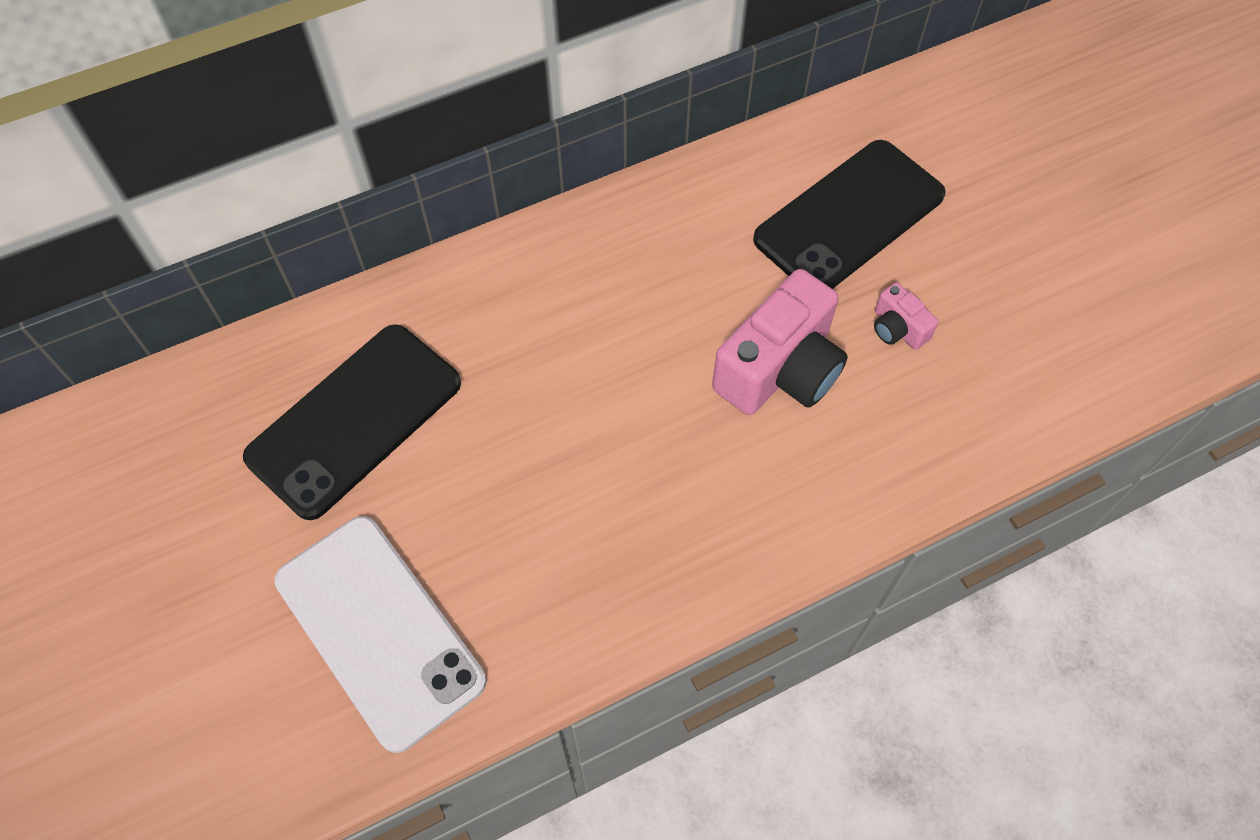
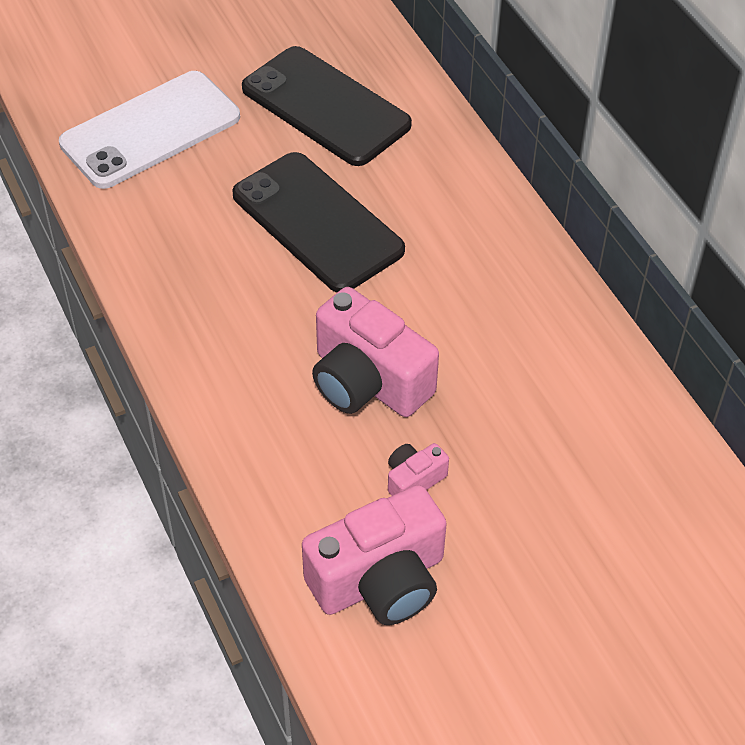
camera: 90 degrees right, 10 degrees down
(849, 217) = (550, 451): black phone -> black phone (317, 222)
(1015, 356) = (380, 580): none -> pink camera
_ _ _ _
- _INSTRUCTIONS TO FOLLOW_
Word for word, reproduce the material above and omit each image.

- _RESPONSE_
camera: 90 degrees right, 10 degrees down
(849, 217) = (550, 451): black phone -> black phone (317, 222)
(1015, 356) = (380, 580): none -> pink camera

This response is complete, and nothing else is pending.